- _SUPPLIED INFORMATION_
*** Block opens ***

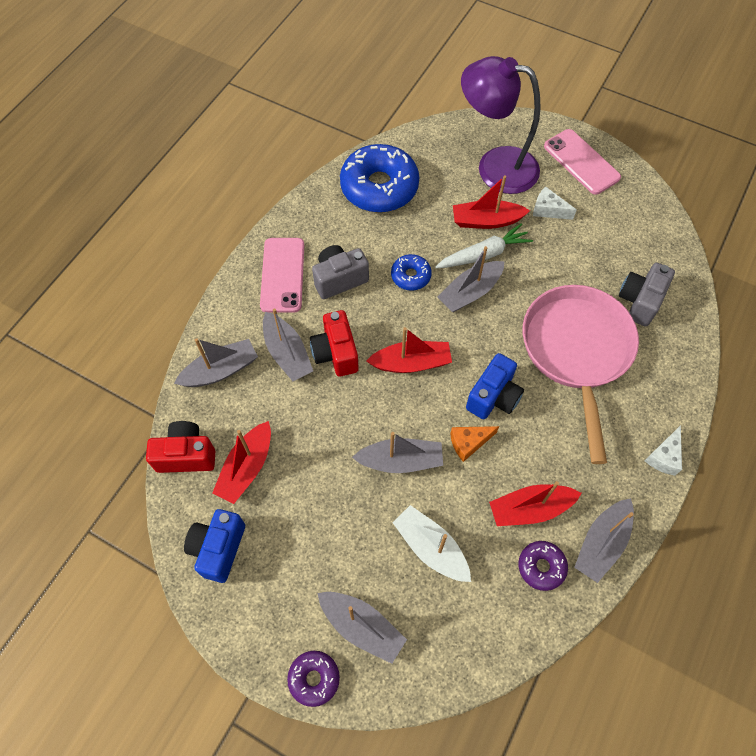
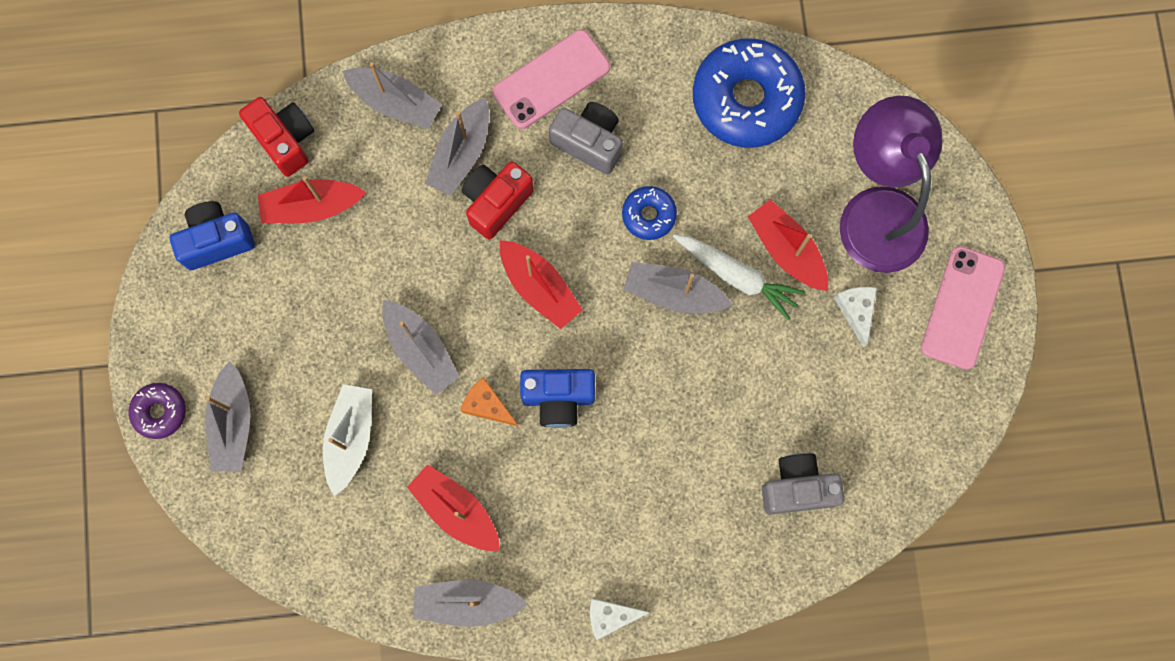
camera: 55 degrees right, 15 degrees up
(541, 567) = (402, 556): purple donut -> none
(576, 351) = (678, 454): pink pan -> none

*** Block closes ***

- _TASK GOAL_
Transcribe the listing exactly, skipping pictures.

- _OUTPUT_
camera: 55 degrees right, 15 degrees up
(541, 567) = (402, 556): purple donut -> none
(576, 351) = (678, 454): pink pan -> none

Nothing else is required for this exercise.